Task directions |
Write the entries out again in full and unchanged, dropping every image.
'''
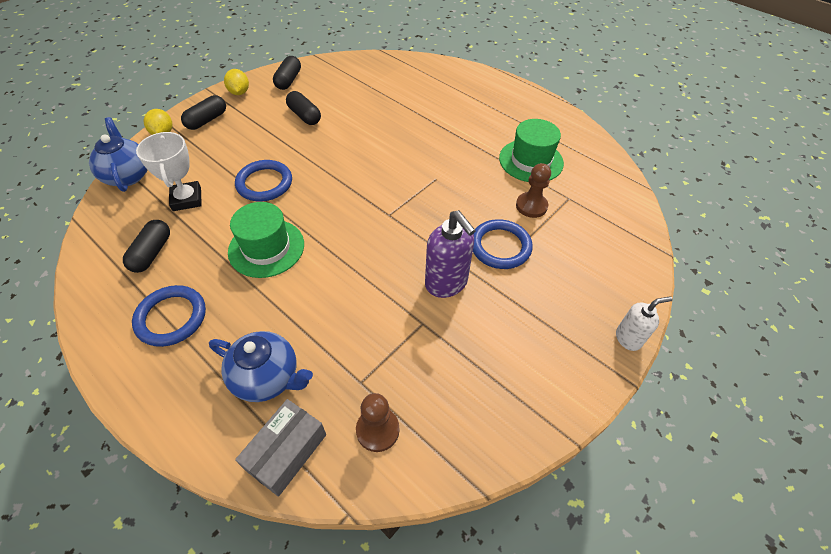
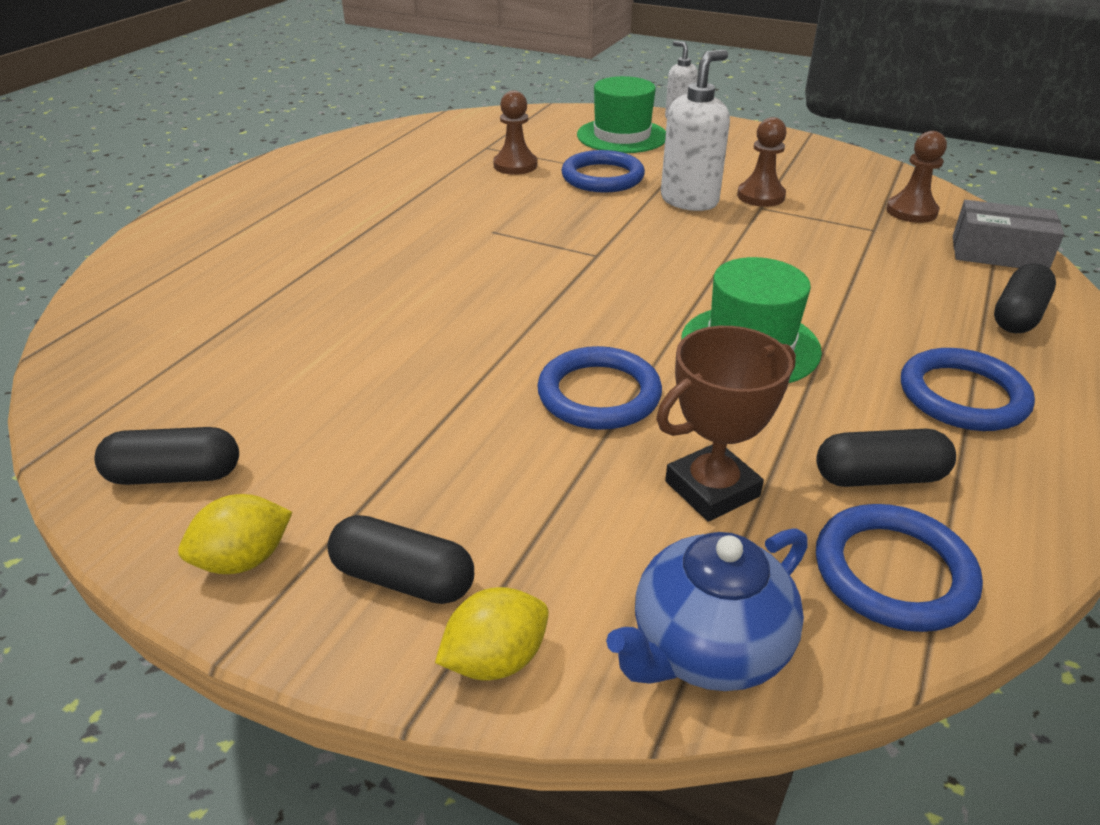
camera: 105 degrees left, 15 degrees down
(111, 233) = (893, 572): none -> blue ring
(187, 199) = (712, 489): white trophy -> brown trophy
(267, 377) = (941, 286): blue teapot -> none
(304, 116) = (345, 403): black capsule -> black capsule (1018, 315)
(440, 331) = (760, 196): none -> brown pawn
(446, 283) = (689, 201): purple soap dispenser -> white soap dispenser
(531, 161) = (418, 171): green hat -> green hat (622, 136)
'''
Completed exercise |
camera: 105 degrees left, 15 degrees down
(111, 233) = (893, 572): none -> blue ring
(187, 199) = (712, 489): white trophy -> brown trophy
(267, 377) = (941, 286): blue teapot -> none
(304, 116) = (345, 403): black capsule -> black capsule (1018, 315)
(440, 331) = (760, 196): none -> brown pawn
(446, 283) = (689, 201): purple soap dispenser -> white soap dispenser
(531, 161) = (418, 171): green hat -> green hat (622, 136)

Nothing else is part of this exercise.